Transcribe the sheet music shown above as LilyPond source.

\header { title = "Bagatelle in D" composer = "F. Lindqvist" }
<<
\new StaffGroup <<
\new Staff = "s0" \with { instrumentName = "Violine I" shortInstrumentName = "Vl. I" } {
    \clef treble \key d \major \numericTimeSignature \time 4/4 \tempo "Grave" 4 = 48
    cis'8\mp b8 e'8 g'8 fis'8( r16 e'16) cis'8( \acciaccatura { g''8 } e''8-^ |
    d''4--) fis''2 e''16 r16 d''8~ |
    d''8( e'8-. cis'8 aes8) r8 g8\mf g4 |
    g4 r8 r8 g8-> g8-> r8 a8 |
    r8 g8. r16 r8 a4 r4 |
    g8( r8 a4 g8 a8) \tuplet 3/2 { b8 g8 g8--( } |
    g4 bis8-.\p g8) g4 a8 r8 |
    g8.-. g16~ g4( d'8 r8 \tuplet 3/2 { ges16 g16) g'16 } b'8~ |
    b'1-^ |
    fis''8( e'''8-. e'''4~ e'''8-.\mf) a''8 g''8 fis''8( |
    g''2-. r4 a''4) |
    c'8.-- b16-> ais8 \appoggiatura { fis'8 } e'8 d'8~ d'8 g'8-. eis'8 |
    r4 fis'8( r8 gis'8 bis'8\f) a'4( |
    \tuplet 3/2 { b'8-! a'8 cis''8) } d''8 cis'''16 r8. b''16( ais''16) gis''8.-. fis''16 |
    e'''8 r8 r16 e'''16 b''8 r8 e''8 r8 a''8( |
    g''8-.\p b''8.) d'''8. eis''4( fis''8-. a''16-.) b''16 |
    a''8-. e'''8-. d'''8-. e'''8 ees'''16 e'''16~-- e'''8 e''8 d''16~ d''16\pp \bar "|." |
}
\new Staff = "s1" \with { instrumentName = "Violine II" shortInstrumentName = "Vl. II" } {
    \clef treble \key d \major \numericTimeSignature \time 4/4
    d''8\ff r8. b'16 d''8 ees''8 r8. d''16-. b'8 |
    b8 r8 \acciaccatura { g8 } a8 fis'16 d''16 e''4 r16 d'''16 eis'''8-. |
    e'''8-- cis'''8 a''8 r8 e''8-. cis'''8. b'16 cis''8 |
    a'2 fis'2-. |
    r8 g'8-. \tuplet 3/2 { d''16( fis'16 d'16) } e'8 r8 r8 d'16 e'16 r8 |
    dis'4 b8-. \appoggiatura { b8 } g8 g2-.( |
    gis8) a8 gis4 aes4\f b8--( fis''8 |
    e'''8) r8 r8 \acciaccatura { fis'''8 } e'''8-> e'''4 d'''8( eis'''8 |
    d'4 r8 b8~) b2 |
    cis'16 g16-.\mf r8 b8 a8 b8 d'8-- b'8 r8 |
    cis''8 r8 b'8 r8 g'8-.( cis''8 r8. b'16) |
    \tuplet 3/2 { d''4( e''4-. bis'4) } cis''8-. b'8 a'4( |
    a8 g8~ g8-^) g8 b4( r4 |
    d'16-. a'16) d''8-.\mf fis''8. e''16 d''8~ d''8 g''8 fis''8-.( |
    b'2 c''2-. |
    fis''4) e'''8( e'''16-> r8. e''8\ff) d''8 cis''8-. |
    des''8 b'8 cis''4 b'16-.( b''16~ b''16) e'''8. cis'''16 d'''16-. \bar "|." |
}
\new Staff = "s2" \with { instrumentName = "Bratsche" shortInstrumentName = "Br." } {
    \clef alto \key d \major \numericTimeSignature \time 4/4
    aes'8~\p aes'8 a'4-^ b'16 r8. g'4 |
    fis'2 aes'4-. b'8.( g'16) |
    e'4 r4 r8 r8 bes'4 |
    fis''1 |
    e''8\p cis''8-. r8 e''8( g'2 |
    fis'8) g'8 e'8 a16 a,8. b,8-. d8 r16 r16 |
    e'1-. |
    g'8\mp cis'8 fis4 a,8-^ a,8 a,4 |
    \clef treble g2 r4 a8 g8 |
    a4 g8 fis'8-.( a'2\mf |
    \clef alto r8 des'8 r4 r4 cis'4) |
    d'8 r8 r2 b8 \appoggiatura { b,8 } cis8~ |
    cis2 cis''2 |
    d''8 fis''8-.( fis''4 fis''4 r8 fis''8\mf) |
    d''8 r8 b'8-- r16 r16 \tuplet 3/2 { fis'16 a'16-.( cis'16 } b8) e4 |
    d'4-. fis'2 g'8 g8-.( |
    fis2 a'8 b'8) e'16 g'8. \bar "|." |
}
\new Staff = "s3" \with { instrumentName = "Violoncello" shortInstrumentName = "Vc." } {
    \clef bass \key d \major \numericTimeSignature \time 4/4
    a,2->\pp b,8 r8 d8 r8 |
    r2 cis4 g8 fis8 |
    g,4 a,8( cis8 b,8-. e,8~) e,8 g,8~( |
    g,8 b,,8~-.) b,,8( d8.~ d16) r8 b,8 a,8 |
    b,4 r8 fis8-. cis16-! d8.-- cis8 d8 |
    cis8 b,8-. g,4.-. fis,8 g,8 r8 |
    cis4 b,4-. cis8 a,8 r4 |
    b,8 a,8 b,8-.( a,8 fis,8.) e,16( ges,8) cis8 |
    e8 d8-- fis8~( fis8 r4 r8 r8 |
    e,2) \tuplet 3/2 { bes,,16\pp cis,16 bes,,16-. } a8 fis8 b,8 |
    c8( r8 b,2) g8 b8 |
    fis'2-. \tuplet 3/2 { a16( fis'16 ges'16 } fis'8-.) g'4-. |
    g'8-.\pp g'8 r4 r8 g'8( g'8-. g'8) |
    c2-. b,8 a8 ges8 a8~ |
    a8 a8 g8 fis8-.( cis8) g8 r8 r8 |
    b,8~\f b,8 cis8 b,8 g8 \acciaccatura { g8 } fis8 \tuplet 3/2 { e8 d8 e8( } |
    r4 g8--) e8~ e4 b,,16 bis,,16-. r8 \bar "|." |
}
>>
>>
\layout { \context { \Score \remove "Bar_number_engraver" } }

**********

*Task requirements*. List each line of the listing above that contains the string "numericTimeSignature". Matching is case-sensitive.

*Correct response*.
    \clef treble \key d \major \numericTimeSignature \time 4/4 \tempo "Grave" 4 = 48
    \clef treble \key d \major \numericTimeSignature \time 4/4
    \clef alto \key d \major \numericTimeSignature \time 4/4
    \clef bass \key d \major \numericTimeSignature \time 4/4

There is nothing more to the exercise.